(Data items)
▬▬▬▬▬▬
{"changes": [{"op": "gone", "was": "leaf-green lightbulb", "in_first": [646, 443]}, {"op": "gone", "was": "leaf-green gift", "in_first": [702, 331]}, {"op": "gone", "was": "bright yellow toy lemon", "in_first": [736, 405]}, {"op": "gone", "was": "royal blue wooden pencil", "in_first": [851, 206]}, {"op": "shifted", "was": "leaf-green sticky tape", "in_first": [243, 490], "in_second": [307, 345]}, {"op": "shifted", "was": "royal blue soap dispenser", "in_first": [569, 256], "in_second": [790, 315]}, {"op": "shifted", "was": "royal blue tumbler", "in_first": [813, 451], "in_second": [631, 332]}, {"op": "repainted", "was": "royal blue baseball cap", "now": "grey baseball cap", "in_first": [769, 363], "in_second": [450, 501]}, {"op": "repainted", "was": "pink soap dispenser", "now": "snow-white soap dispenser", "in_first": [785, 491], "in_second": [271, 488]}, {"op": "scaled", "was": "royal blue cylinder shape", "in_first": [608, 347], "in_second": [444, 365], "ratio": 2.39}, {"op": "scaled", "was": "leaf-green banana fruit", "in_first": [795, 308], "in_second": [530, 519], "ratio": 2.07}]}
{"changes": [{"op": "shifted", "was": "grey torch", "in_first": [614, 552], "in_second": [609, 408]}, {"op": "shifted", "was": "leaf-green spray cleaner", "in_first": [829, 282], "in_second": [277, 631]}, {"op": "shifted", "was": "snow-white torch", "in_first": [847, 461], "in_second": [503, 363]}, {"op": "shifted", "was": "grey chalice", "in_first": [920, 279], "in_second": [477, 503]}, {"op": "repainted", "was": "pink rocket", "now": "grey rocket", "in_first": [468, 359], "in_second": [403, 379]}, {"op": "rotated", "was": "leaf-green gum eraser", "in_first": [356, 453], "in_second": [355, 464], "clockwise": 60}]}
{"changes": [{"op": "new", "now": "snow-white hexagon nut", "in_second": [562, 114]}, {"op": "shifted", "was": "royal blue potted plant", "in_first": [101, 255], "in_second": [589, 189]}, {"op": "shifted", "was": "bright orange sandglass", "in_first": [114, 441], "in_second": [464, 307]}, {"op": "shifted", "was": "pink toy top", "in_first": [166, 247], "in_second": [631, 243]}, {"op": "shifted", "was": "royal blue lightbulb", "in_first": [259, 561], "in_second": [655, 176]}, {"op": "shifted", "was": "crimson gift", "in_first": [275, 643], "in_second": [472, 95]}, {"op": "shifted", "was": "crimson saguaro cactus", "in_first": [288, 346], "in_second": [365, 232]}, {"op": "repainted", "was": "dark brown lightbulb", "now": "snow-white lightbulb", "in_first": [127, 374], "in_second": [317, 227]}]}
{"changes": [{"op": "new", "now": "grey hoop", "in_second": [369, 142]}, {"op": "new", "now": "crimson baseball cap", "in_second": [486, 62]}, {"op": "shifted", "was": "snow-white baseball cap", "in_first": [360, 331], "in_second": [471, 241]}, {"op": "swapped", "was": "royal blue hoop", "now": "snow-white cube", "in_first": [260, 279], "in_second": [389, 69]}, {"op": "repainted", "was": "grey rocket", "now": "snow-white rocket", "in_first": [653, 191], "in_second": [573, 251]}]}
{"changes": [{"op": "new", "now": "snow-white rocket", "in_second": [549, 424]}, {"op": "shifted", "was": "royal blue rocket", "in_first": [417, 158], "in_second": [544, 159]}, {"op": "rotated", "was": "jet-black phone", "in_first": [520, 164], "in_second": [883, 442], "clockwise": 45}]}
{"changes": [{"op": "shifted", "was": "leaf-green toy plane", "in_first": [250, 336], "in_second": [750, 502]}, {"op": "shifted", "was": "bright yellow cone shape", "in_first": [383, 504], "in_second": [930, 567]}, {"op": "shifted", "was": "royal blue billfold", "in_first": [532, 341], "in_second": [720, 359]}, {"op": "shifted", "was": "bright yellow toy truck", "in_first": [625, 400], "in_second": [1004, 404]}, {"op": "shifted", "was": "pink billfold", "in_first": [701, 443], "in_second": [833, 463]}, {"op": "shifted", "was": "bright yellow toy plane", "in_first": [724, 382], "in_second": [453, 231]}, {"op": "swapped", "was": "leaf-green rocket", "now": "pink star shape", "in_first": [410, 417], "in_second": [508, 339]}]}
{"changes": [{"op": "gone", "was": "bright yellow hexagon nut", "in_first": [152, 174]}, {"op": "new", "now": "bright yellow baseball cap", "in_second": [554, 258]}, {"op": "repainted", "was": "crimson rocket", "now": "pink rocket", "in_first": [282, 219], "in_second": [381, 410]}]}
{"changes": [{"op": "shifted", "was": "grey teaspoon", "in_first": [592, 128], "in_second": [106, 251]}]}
▬▬▬▬▬▬
** Problem details **
Transcribe the records above exactly.

** Output for this exercise **
{"changes": [{"op": "gone", "was": "leaf-green lightbulb", "in_first": [646, 443]}, {"op": "gone", "was": "leaf-green gift", "in_first": [702, 331]}, {"op": "gone", "was": "bright yellow toy lemon", "in_first": [736, 405]}, {"op": "gone", "was": "royal blue wooden pencil", "in_first": [851, 206]}, {"op": "shifted", "was": "leaf-green sticky tape", "in_first": [243, 490], "in_second": [307, 345]}, {"op": "shifted", "was": "royal blue soap dispenser", "in_first": [569, 256], "in_second": [790, 315]}, {"op": "shifted", "was": "royal blue tumbler", "in_first": [813, 451], "in_second": [631, 332]}, {"op": "repainted", "was": "royal blue baseball cap", "now": "grey baseball cap", "in_first": [769, 363], "in_second": [450, 501]}, {"op": "repainted", "was": "pink soap dispenser", "now": "snow-white soap dispenser", "in_first": [785, 491], "in_second": [271, 488]}, {"op": "scaled", "was": "royal blue cylinder shape", "in_first": [608, 347], "in_second": [444, 365], "ratio": 2.39}, {"op": "scaled", "was": "leaf-green banana fruit", "in_first": [795, 308], "in_second": [530, 519], "ratio": 2.07}]}
{"changes": [{"op": "shifted", "was": "grey torch", "in_first": [614, 552], "in_second": [609, 408]}, {"op": "shifted", "was": "leaf-green spray cleaner", "in_first": [829, 282], "in_second": [277, 631]}, {"op": "shifted", "was": "snow-white torch", "in_first": [847, 461], "in_second": [503, 363]}, {"op": "shifted", "was": "grey chalice", "in_first": [920, 279], "in_second": [477, 503]}, {"op": "repainted", "was": "pink rocket", "now": "grey rocket", "in_first": [468, 359], "in_second": [403, 379]}, {"op": "rotated", "was": "leaf-green gum eraser", "in_first": [356, 453], "in_second": [355, 464], "clockwise": 60}]}
{"changes": [{"op": "new", "now": "snow-white hexagon nut", "in_second": [562, 114]}, {"op": "shifted", "was": "royal blue potted plant", "in_first": [101, 255], "in_second": [589, 189]}, {"op": "shifted", "was": "bright orange sandglass", "in_first": [114, 441], "in_second": [464, 307]}, {"op": "shifted", "was": "pink toy top", "in_first": [166, 247], "in_second": [631, 243]}, {"op": "shifted", "was": "royal blue lightbulb", "in_first": [259, 561], "in_second": [655, 176]}, {"op": "shifted", "was": "crimson gift", "in_first": [275, 643], "in_second": [472, 95]}, {"op": "shifted", "was": "crimson saguaro cactus", "in_first": [288, 346], "in_second": [365, 232]}, {"op": "repainted", "was": "dark brown lightbulb", "now": "snow-white lightbulb", "in_first": [127, 374], "in_second": [317, 227]}]}
{"changes": [{"op": "new", "now": "grey hoop", "in_second": [369, 142]}, {"op": "new", "now": "crimson baseball cap", "in_second": [486, 62]}, {"op": "shifted", "was": "snow-white baseball cap", "in_first": [360, 331], "in_second": [471, 241]}, {"op": "swapped", "was": "royal blue hoop", "now": "snow-white cube", "in_first": [260, 279], "in_second": [389, 69]}, {"op": "repainted", "was": "grey rocket", "now": "snow-white rocket", "in_first": [653, 191], "in_second": [573, 251]}]}
{"changes": [{"op": "new", "now": "snow-white rocket", "in_second": [549, 424]}, {"op": "shifted", "was": "royal blue rocket", "in_first": [417, 158], "in_second": [544, 159]}, {"op": "rotated", "was": "jet-black phone", "in_first": [520, 164], "in_second": [883, 442], "clockwise": 45}]}
{"changes": [{"op": "shifted", "was": "leaf-green toy plane", "in_first": [250, 336], "in_second": [750, 502]}, {"op": "shifted", "was": "bright yellow cone shape", "in_first": [383, 504], "in_second": [930, 567]}, {"op": "shifted", "was": "royal blue billfold", "in_first": [532, 341], "in_second": [720, 359]}, {"op": "shifted", "was": "bright yellow toy truck", "in_first": [625, 400], "in_second": [1004, 404]}, {"op": "shifted", "was": "pink billfold", "in_first": [701, 443], "in_second": [833, 463]}, {"op": "shifted", "was": "bright yellow toy plane", "in_first": [724, 382], "in_second": [453, 231]}, {"op": "swapped", "was": "leaf-green rocket", "now": "pink star shape", "in_first": [410, 417], "in_second": [508, 339]}]}
{"changes": [{"op": "gone", "was": "bright yellow hexagon nut", "in_first": [152, 174]}, {"op": "new", "now": "bright yellow baseball cap", "in_second": [554, 258]}, {"op": "repainted", "was": "crimson rocket", "now": "pink rocket", "in_first": [282, 219], "in_second": [381, 410]}]}
{"changes": [{"op": "shifted", "was": "grey teaspoon", "in_first": [592, 128], "in_second": [106, 251]}]}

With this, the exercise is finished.